**PROVIDED MATERIAL:**

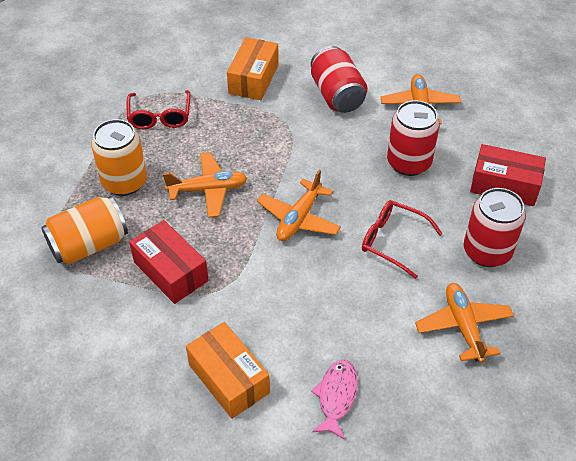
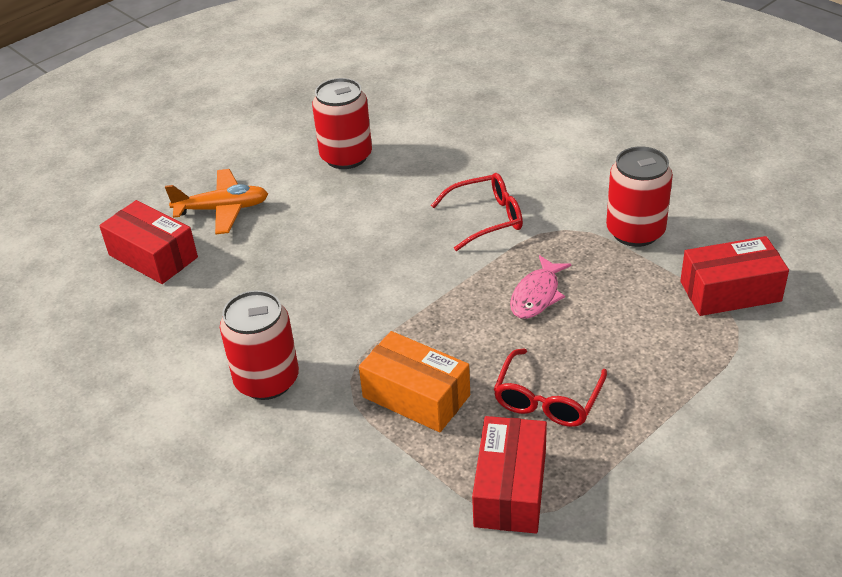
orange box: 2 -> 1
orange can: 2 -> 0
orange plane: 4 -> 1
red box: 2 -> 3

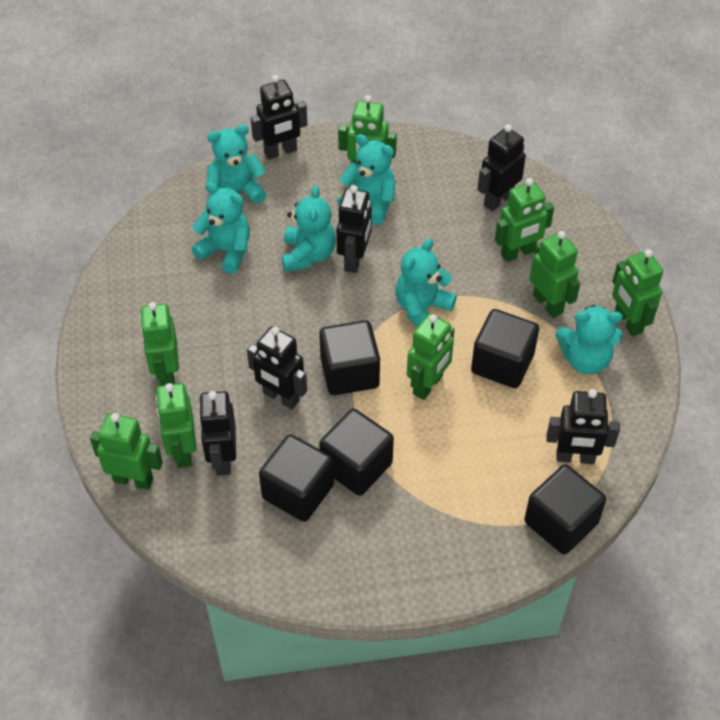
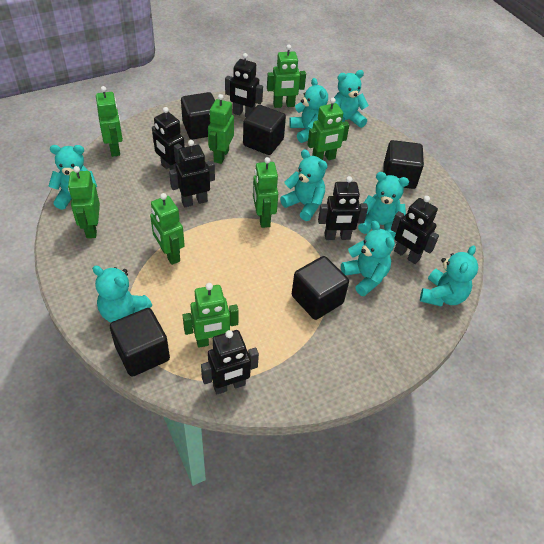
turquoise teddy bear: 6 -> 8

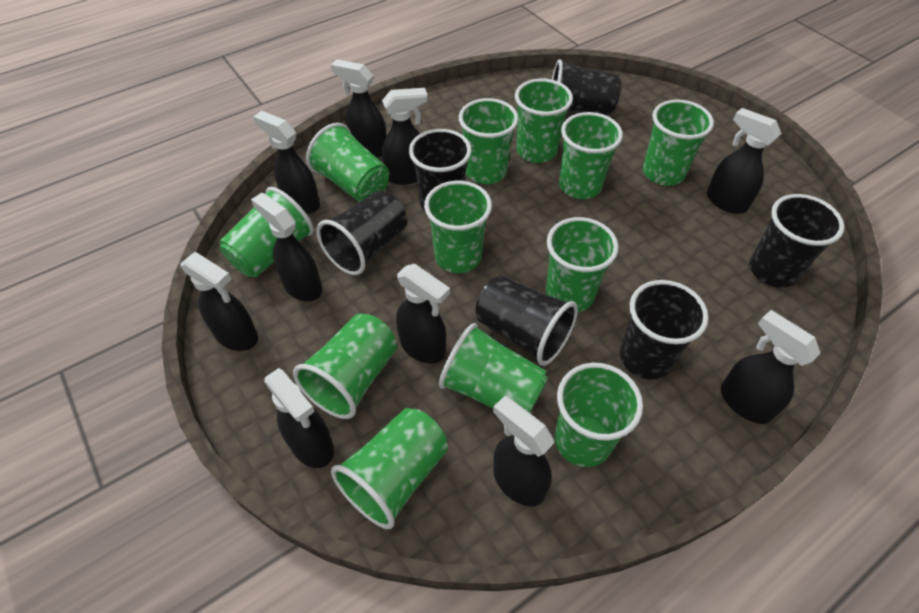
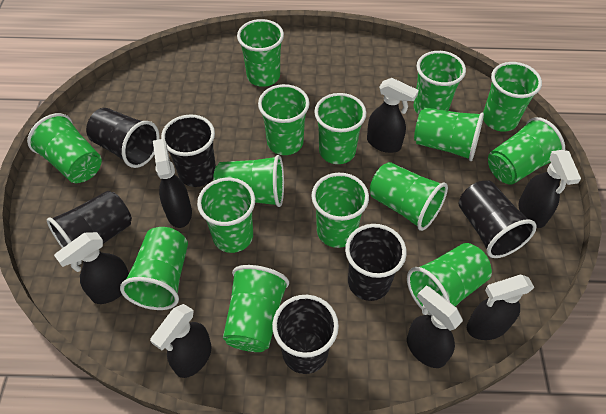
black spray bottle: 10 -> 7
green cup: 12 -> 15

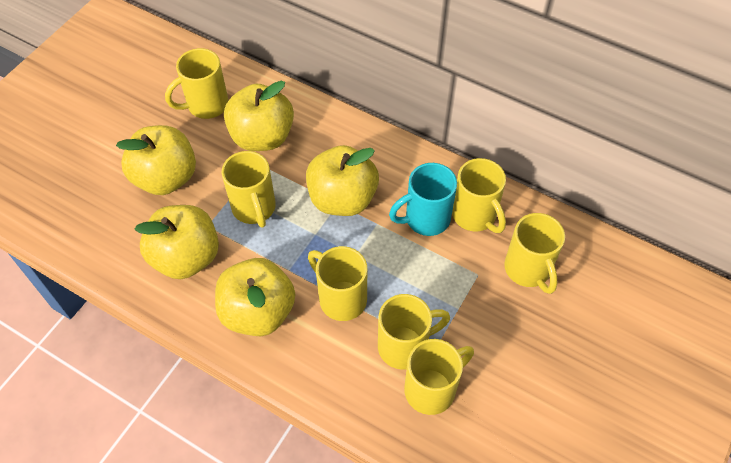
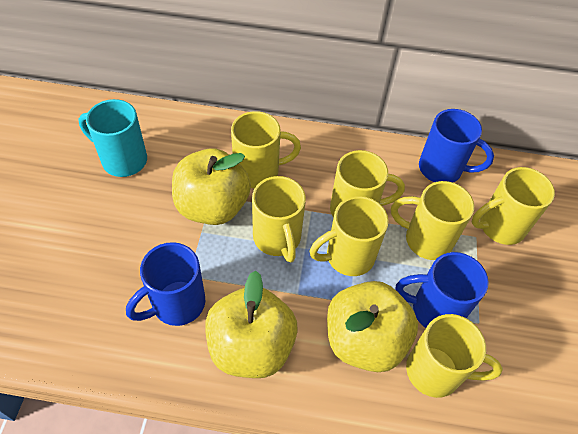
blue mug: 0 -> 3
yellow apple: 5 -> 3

--

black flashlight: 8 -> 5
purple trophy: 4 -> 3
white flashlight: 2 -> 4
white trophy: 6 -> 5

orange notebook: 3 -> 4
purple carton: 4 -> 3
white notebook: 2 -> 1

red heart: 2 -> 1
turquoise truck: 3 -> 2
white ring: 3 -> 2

**EXERCISE INSTRUCTIONS:** Each line above starting at the one holding "orange box: 2 -> 1" and ending at the one holding "yellow apple: 5 -> 3" should be set down exactly as it stands, both ends included, with no pictures.

**EXERCISE RESULT:**
orange box: 2 -> 1
orange can: 2 -> 0
orange plane: 4 -> 1
red box: 2 -> 3

turquoise teddy bear: 6 -> 8

black spray bottle: 10 -> 7
green cup: 12 -> 15

blue mug: 0 -> 3
yellow apple: 5 -> 3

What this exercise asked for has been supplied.